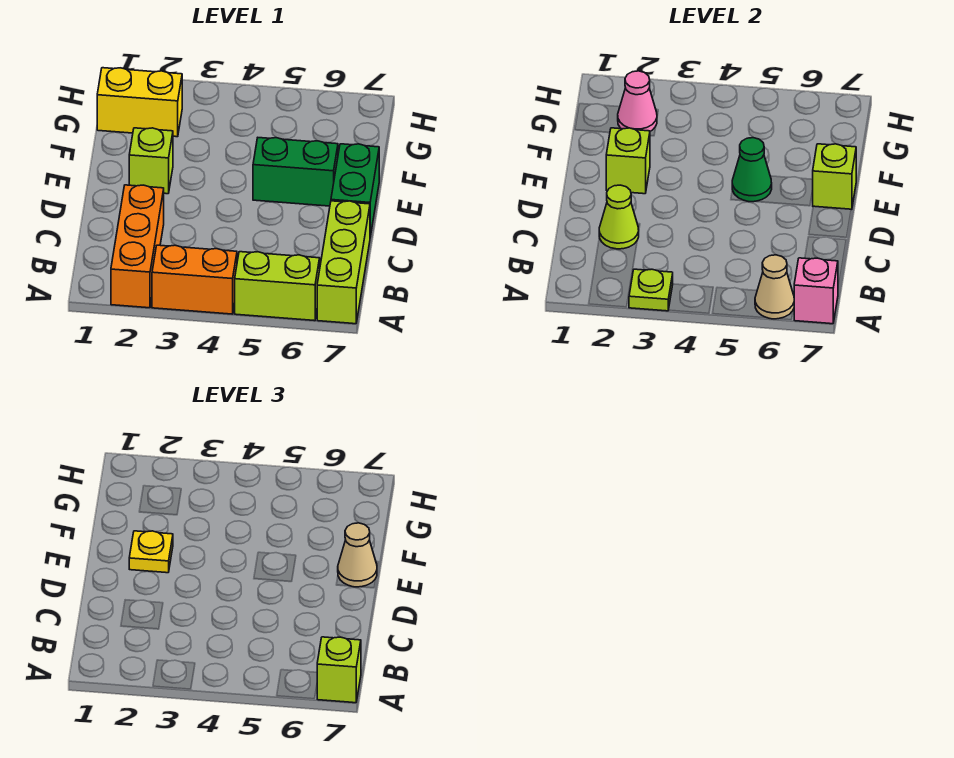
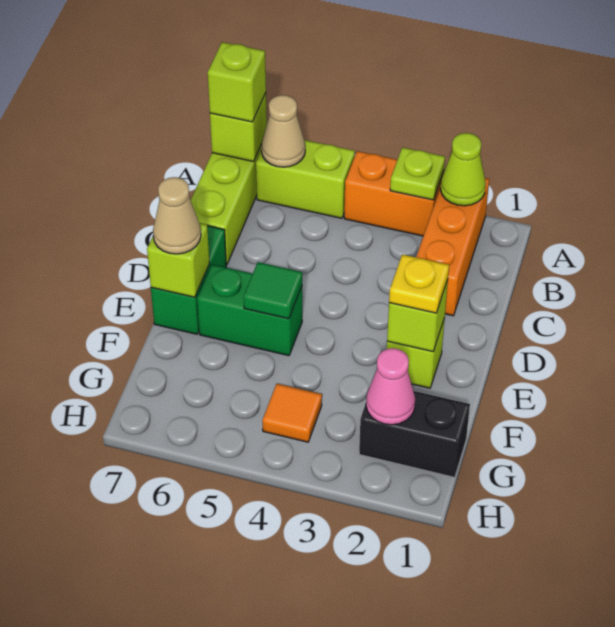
pink brick A7 level 2 -> lime brick A7 level 2
lime cone C2 level 2 -> lime cone A2 level 2
green cone E5 level 2 -> green tile E5 level 2
yellow brick G1:G2 level 1 -> black brick G1:G2 level 1
none -> orange tile G4 level 1

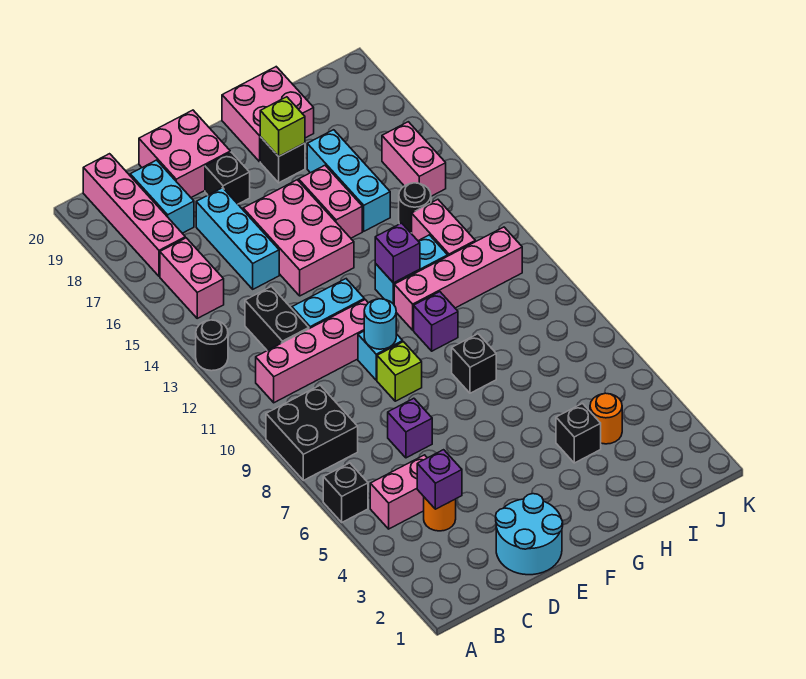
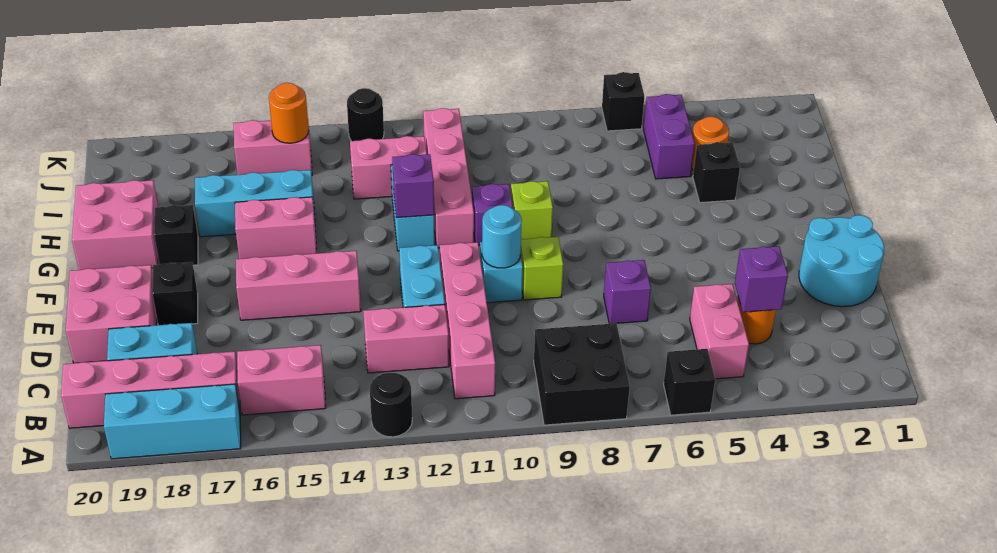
black brick C12:C13 level 1 -> pink brick C12:C13 level 1
cyan brick D15:D17 level 1 -> cyan brick A17:A19 level 1
pink brick E14:F16 level 1 -> pink brick E14:E16 level 1
black brick G8 level 1 -> black brick K6 level 1
lime brick G18 level 2 -> lime brick G9 level 1
none -> purple brick I5:J5 level 1
black round brick I14 level 1 -> black round brick K13 level 1
none -> orange round brick J15 level 2

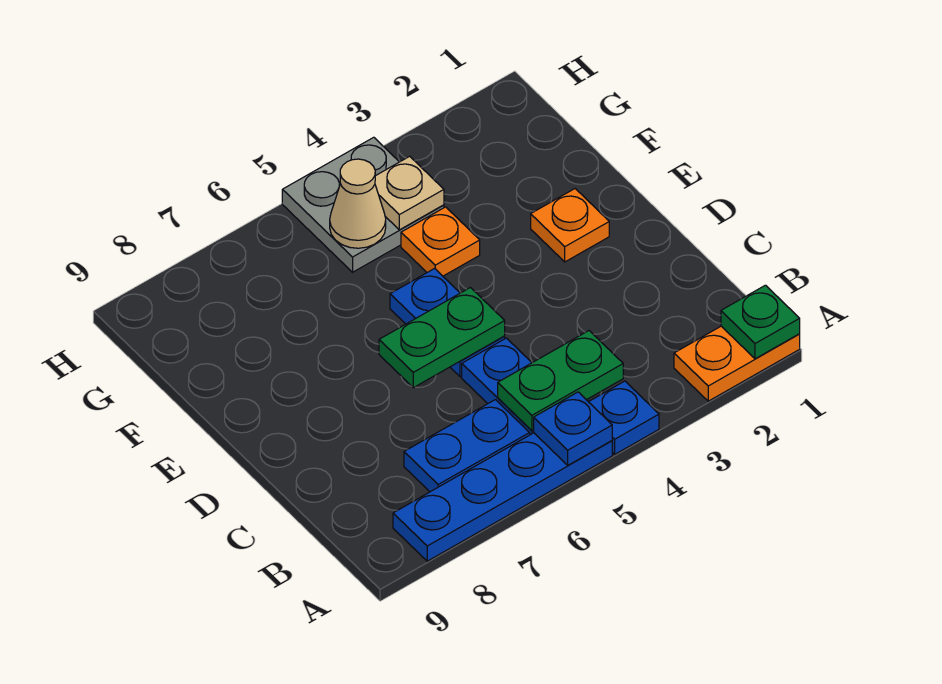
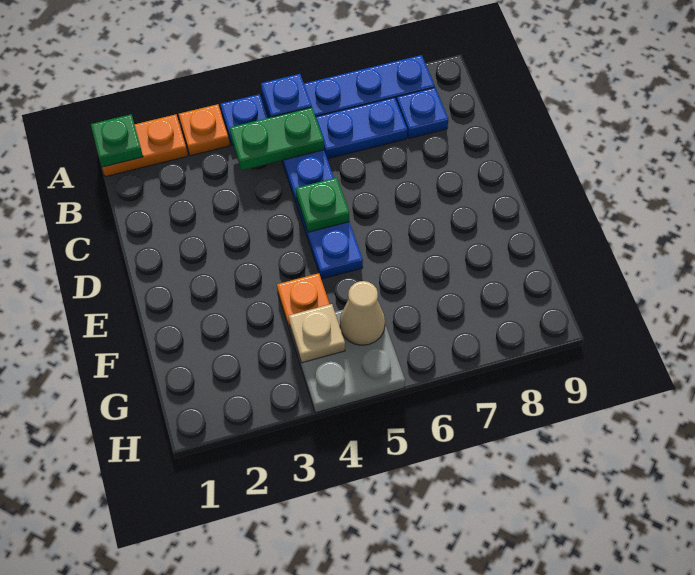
none -> blue plate B8 level 1
green plate D5:D6 level 2 -> green plate D5 level 2
orange plate E2 level 1 -> orange plate A3 level 1

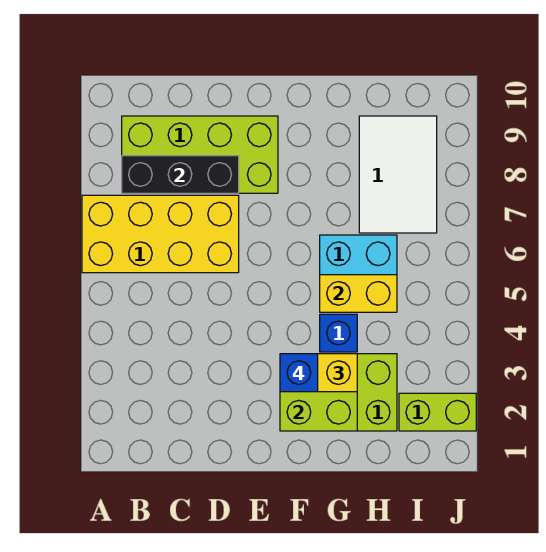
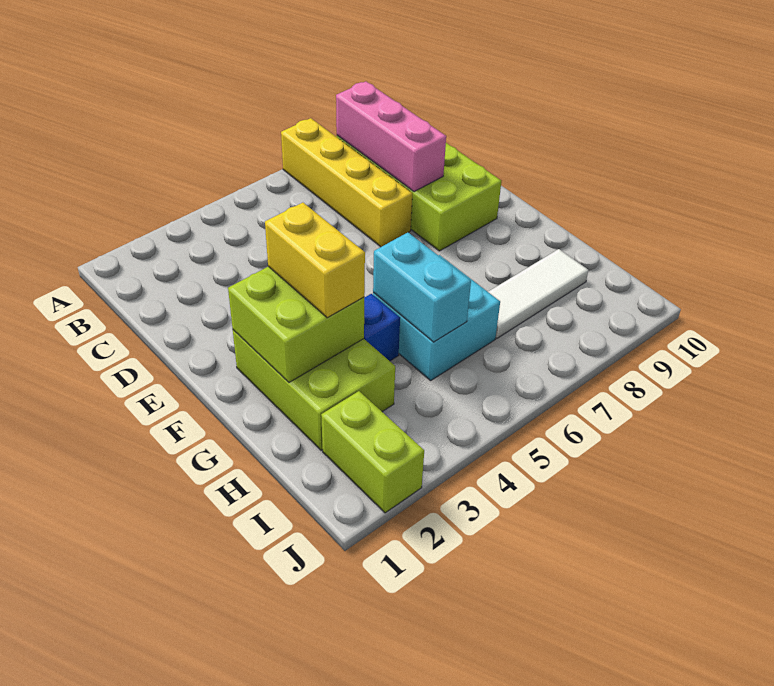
yellow brick A6:D7 level 1 -> yellow brick A7:D7 level 1
black brick B8:D8 level 2 -> pink brick B8:D8 level 2
blue brick F3 level 4 -> none
yellow brick G5:H5 level 2 -> cyan brick G5:H5 level 2
white tile H7:I9 level 1 -> white tile H7:H9 level 1

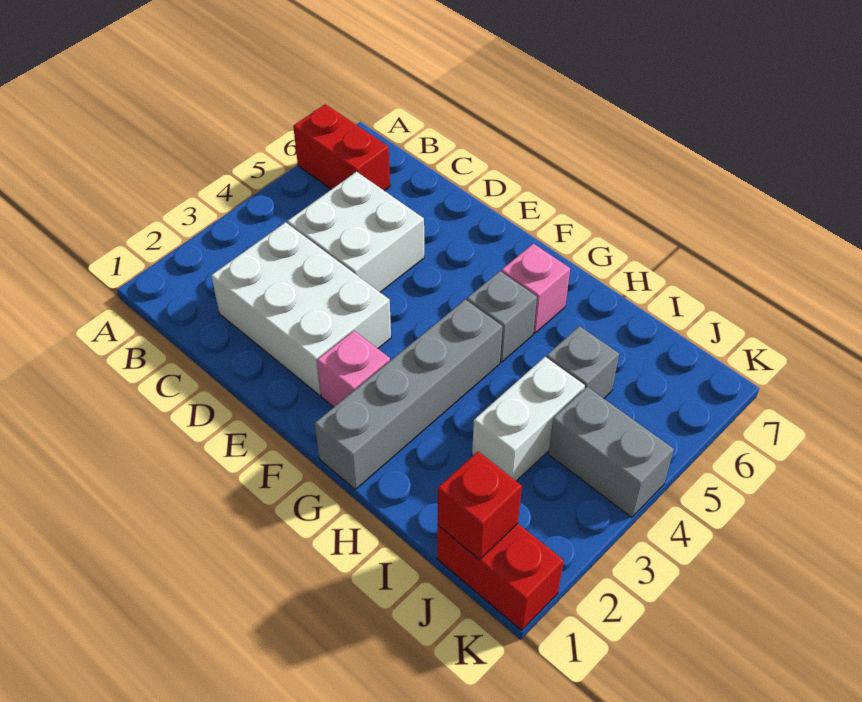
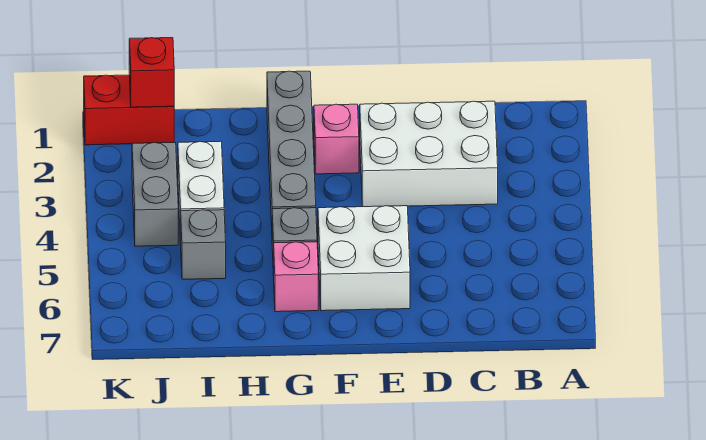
red brick A6:B6 level 1 -> none
white brick C4:D5 level 1 -> white brick E5:F6 level 1
grey brick J4:K4 level 1 -> grey brick J3:J4 level 1

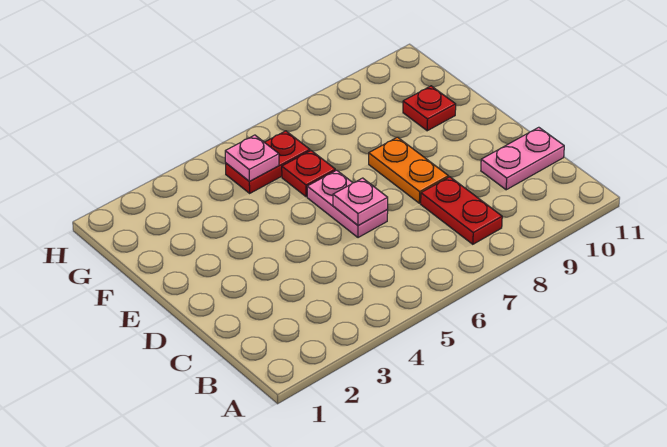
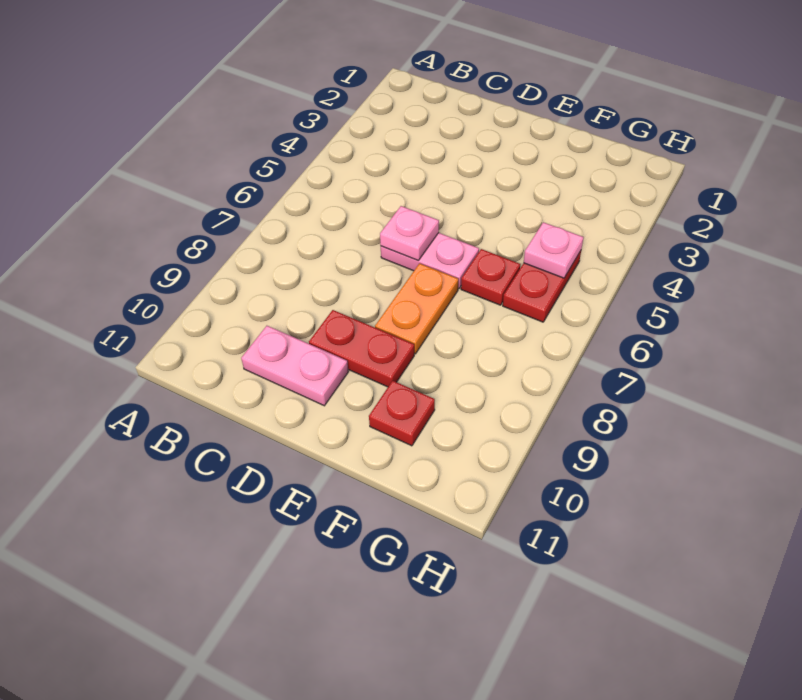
red plate B8:C8 level 1 -> red plate D9:E9 level 1
pink plate C10:C11 level 1 -> pink plate C10:D10 level 1
orange plate D8:E8 level 1 -> orange plate E7:E8 level 1

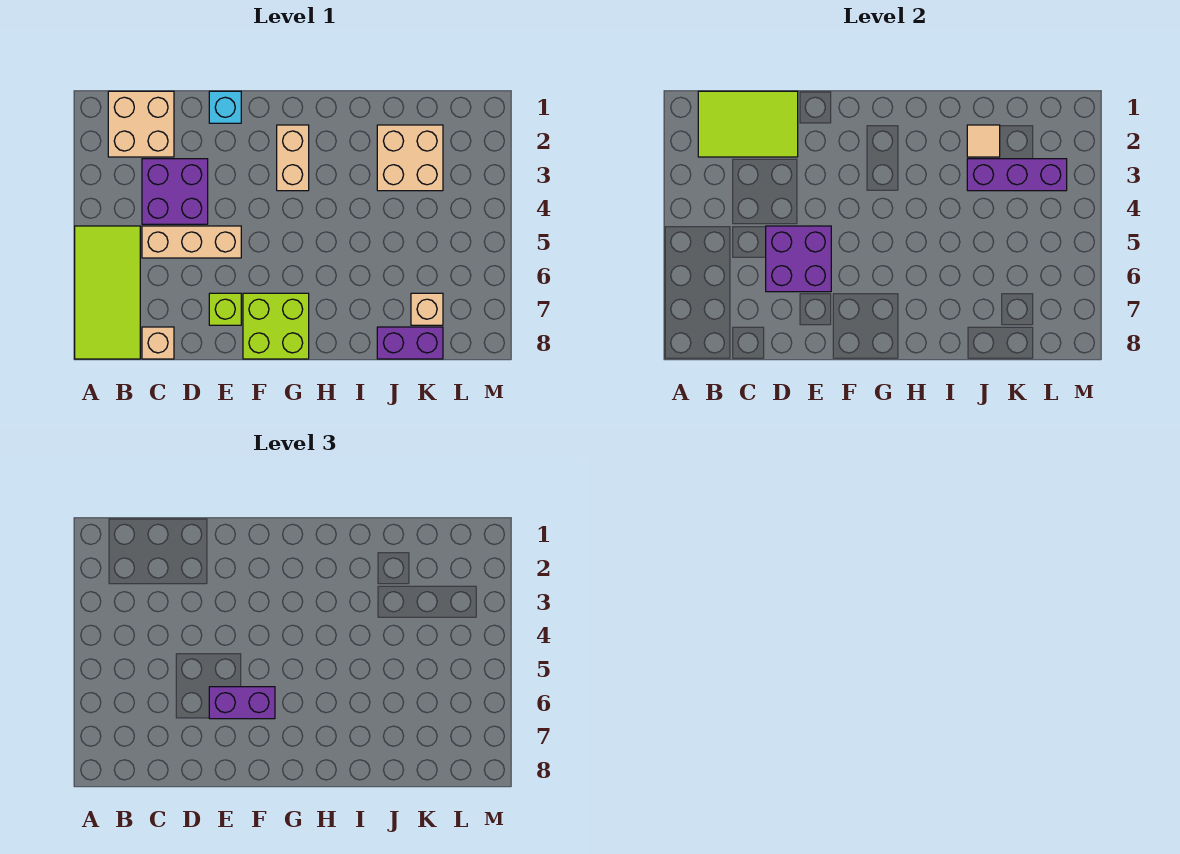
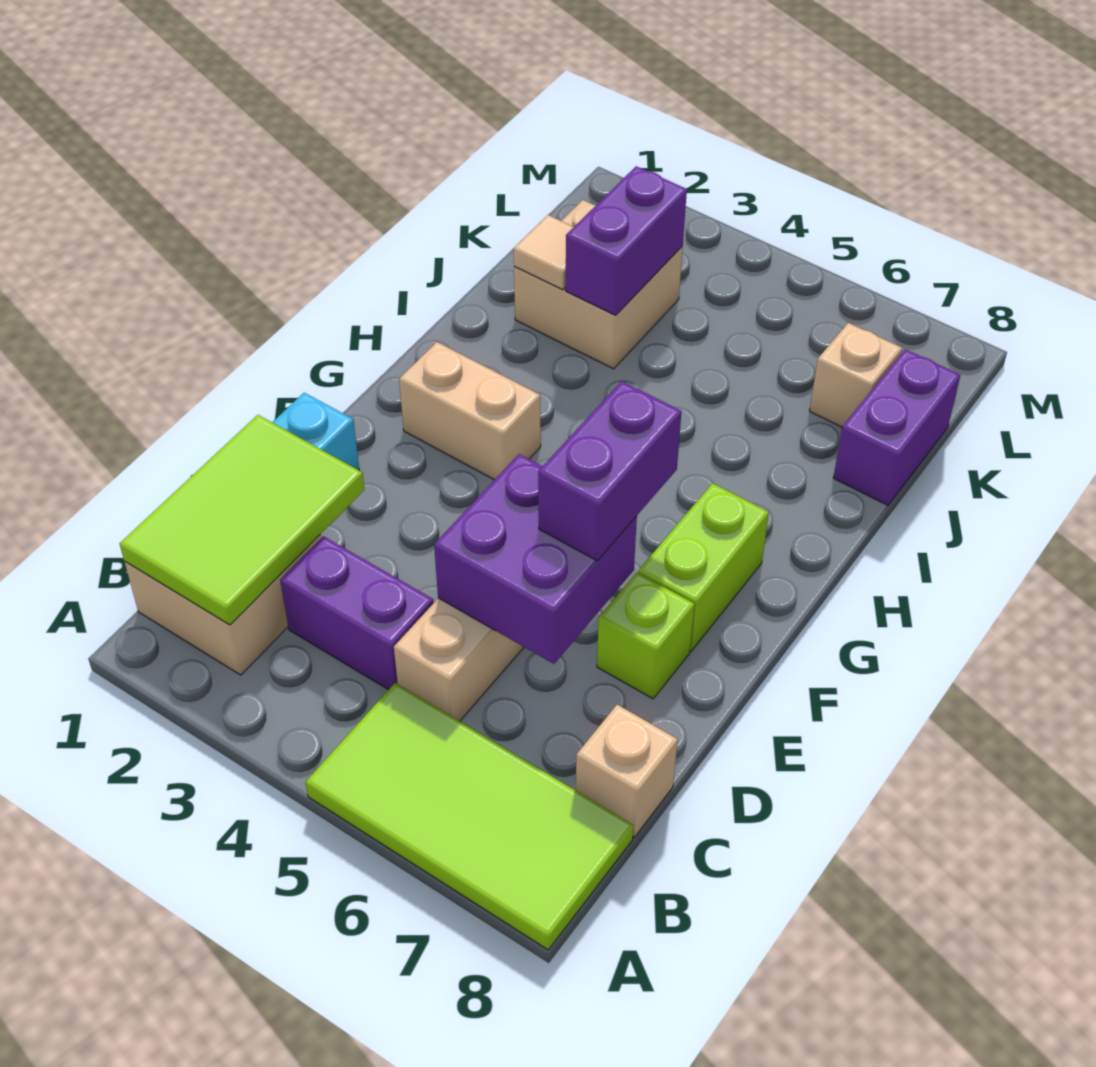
purple brick C3:D4 level 1 -> purple brick C3:C4 level 1
lime brick F7:G8 level 1 -> lime brick F7:G7 level 1
purple brick J3:L3 level 2 -> purple brick J3:K3 level 2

-=-=-

## WORK TO COMPLETE
Produce an exact copy of every line above, with the images left out.

## ANSWER BELOW
pink brick A7 level 2 -> lime brick A7 level 2
lime cone C2 level 2 -> lime cone A2 level 2
green cone E5 level 2 -> green tile E5 level 2
yellow brick G1:G2 level 1 -> black brick G1:G2 level 1
none -> orange tile G4 level 1

black brick C12:C13 level 1 -> pink brick C12:C13 level 1
cyan brick D15:D17 level 1 -> cyan brick A17:A19 level 1
pink brick E14:F16 level 1 -> pink brick E14:E16 level 1
black brick G8 level 1 -> black brick K6 level 1
lime brick G18 level 2 -> lime brick G9 level 1
none -> purple brick I5:J5 level 1
black round brick I14 level 1 -> black round brick K13 level 1
none -> orange round brick J15 level 2

none -> blue plate B8 level 1
green plate D5:D6 level 2 -> green plate D5 level 2
orange plate E2 level 1 -> orange plate A3 level 1

yellow brick A6:D7 level 1 -> yellow brick A7:D7 level 1
black brick B8:D8 level 2 -> pink brick B8:D8 level 2
blue brick F3 level 4 -> none
yellow brick G5:H5 level 2 -> cyan brick G5:H5 level 2
white tile H7:I9 level 1 -> white tile H7:H9 level 1

red brick A6:B6 level 1 -> none
white brick C4:D5 level 1 -> white brick E5:F6 level 1
grey brick J4:K4 level 1 -> grey brick J3:J4 level 1

red plate B8:C8 level 1 -> red plate D9:E9 level 1
pink plate C10:C11 level 1 -> pink plate C10:D10 level 1
orange plate D8:E8 level 1 -> orange plate E7:E8 level 1

purple brick C3:D4 level 1 -> purple brick C3:C4 level 1
lime brick F7:G8 level 1 -> lime brick F7:G7 level 1
purple brick J3:L3 level 2 -> purple brick J3:K3 level 2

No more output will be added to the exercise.